(Problem details): The string "strawberry" appears in some lines of the entries that follow; copy each such line.

(Records provided):
===

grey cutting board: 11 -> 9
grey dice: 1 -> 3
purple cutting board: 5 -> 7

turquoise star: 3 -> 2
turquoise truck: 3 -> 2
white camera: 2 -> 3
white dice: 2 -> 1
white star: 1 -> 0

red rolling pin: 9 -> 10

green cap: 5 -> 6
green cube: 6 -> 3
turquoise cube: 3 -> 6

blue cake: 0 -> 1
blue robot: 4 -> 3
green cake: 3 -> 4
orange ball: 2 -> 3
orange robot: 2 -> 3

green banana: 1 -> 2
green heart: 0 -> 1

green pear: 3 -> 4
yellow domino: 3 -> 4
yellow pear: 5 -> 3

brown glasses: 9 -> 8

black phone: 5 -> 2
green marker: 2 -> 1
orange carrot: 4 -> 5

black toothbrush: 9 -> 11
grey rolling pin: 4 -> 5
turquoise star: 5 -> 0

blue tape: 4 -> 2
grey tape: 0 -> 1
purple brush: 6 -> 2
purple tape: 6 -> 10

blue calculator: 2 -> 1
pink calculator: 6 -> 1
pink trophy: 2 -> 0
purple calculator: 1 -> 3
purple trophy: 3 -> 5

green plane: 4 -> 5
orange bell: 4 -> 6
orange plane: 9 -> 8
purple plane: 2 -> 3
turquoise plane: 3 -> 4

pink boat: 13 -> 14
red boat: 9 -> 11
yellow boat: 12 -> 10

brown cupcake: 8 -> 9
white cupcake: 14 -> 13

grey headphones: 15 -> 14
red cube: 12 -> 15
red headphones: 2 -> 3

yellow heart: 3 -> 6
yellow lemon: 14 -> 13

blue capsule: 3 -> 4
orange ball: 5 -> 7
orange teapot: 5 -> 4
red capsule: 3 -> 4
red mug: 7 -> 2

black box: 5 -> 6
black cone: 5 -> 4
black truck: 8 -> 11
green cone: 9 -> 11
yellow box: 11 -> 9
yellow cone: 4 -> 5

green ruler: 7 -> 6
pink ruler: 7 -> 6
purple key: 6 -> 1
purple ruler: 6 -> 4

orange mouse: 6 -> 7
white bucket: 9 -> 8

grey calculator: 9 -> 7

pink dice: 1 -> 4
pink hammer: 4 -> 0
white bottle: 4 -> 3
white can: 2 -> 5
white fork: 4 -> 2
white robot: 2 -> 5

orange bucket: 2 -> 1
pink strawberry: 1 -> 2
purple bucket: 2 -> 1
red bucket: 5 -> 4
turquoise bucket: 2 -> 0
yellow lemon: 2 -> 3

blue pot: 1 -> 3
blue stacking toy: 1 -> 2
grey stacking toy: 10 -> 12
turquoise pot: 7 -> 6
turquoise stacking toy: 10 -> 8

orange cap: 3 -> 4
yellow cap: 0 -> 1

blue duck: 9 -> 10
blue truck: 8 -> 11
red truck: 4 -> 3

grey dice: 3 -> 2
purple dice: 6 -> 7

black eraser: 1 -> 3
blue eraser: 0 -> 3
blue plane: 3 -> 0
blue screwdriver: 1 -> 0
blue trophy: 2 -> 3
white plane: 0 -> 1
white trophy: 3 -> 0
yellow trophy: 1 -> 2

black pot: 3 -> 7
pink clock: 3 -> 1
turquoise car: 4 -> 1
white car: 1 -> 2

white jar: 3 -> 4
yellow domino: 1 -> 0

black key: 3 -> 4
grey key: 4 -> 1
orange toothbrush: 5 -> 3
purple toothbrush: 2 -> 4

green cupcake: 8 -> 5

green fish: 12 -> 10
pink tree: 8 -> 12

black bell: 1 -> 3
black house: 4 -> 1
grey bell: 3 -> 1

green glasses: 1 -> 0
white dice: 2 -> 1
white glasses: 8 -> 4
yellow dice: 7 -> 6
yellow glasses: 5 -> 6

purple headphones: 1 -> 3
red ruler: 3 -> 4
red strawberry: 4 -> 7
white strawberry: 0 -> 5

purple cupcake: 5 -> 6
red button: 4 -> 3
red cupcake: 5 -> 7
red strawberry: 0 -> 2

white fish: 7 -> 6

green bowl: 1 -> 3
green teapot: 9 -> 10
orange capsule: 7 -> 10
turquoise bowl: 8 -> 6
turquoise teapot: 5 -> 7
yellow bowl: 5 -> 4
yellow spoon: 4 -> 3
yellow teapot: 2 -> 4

===

(Written solution):
pink strawberry: 1 -> 2
red strawberry: 4 -> 7
white strawberry: 0 -> 5
red strawberry: 0 -> 2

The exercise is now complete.